> **Work task**
Please return every line of the records below that contains the word "degrees".

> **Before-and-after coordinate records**
★ ★ ★ ★
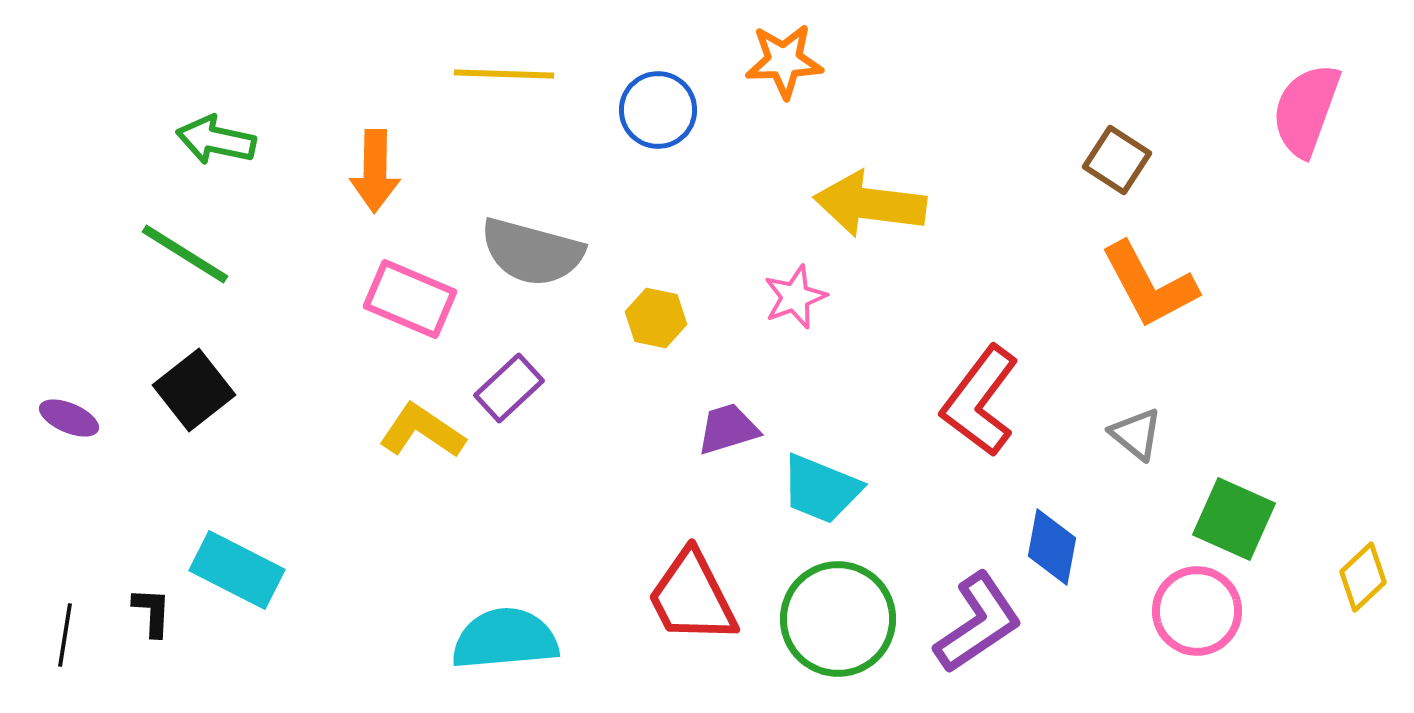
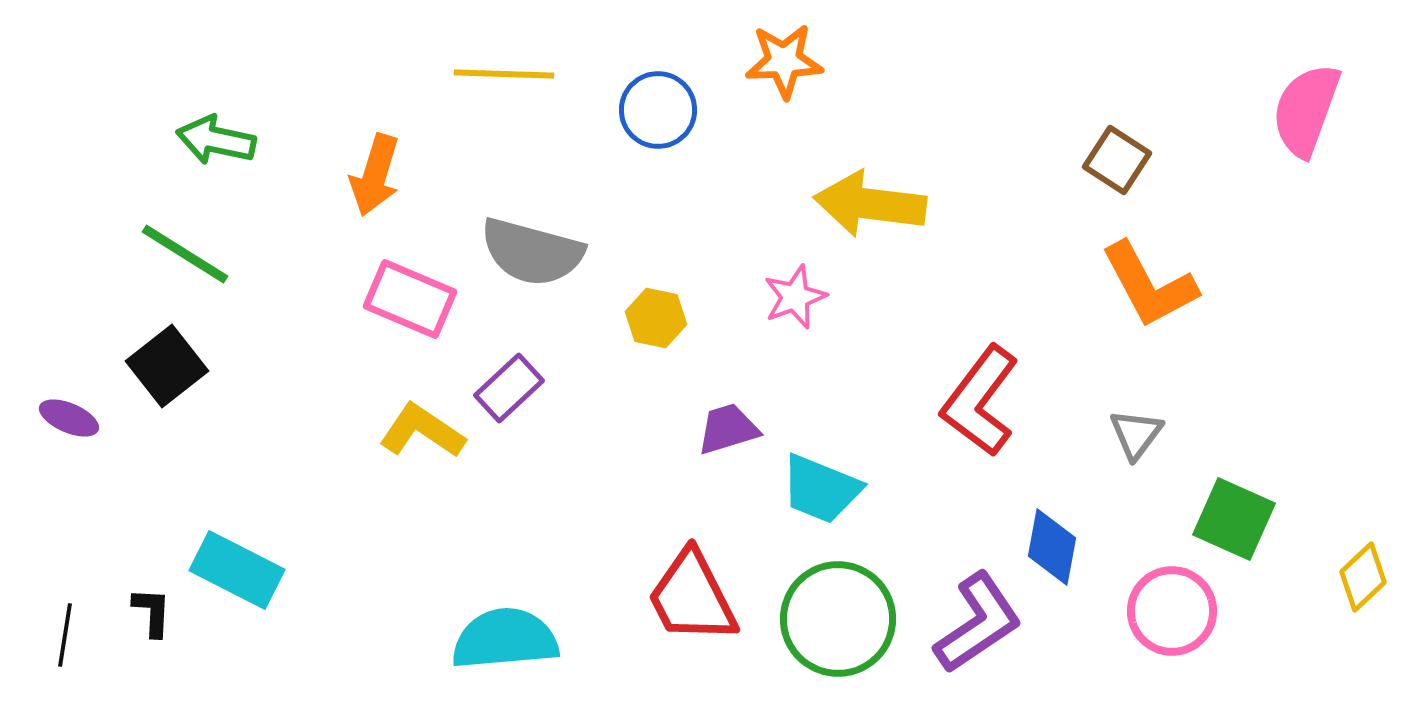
orange arrow: moved 4 px down; rotated 16 degrees clockwise
black square: moved 27 px left, 24 px up
gray triangle: rotated 28 degrees clockwise
pink circle: moved 25 px left
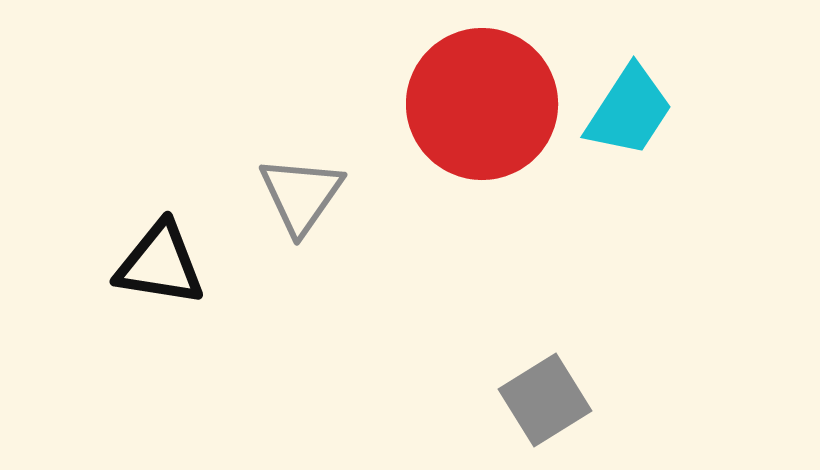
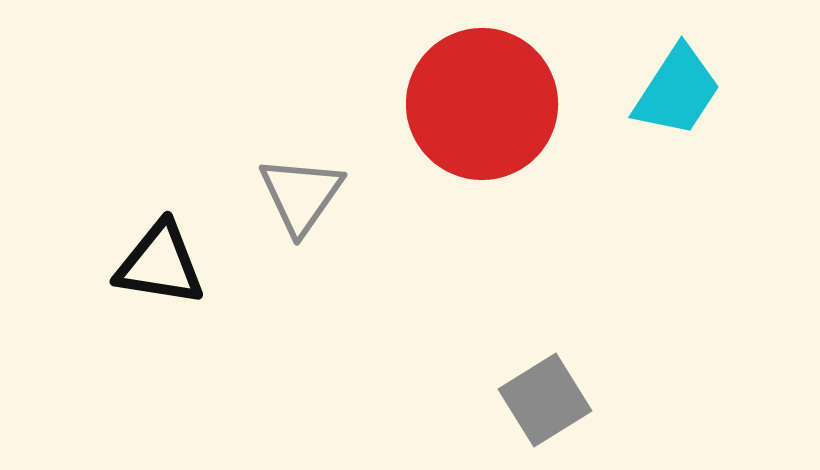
cyan trapezoid: moved 48 px right, 20 px up
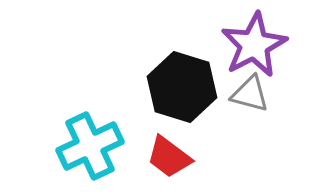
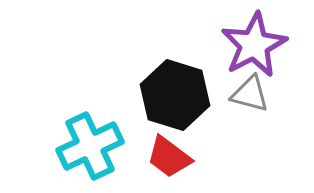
black hexagon: moved 7 px left, 8 px down
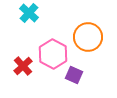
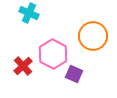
cyan cross: rotated 18 degrees counterclockwise
orange circle: moved 5 px right, 1 px up
purple square: moved 1 px up
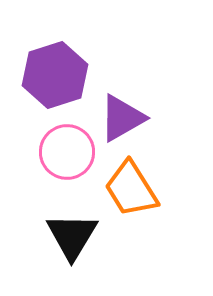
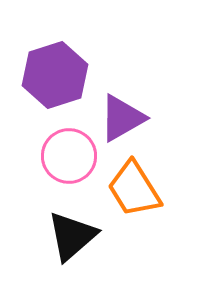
pink circle: moved 2 px right, 4 px down
orange trapezoid: moved 3 px right
black triangle: rotated 18 degrees clockwise
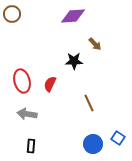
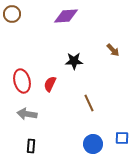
purple diamond: moved 7 px left
brown arrow: moved 18 px right, 6 px down
blue square: moved 4 px right; rotated 32 degrees counterclockwise
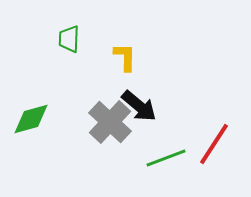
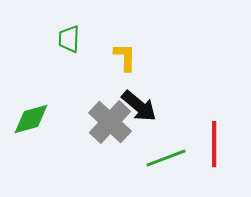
red line: rotated 33 degrees counterclockwise
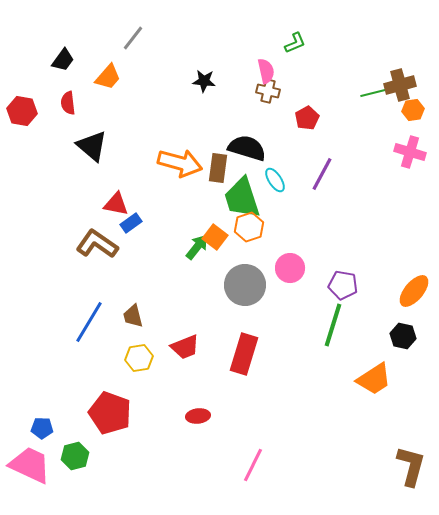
★ ★ ★ ★
> **Answer box**
orange arrow: moved 4 px down; rotated 16 degrees clockwise
gray triangle: rotated 28 degrees clockwise
cyan cross: rotated 18 degrees counterclockwise
black triangle: rotated 18 degrees clockwise
blue square: moved 4 px right; rotated 32 degrees counterclockwise
red line: rotated 33 degrees counterclockwise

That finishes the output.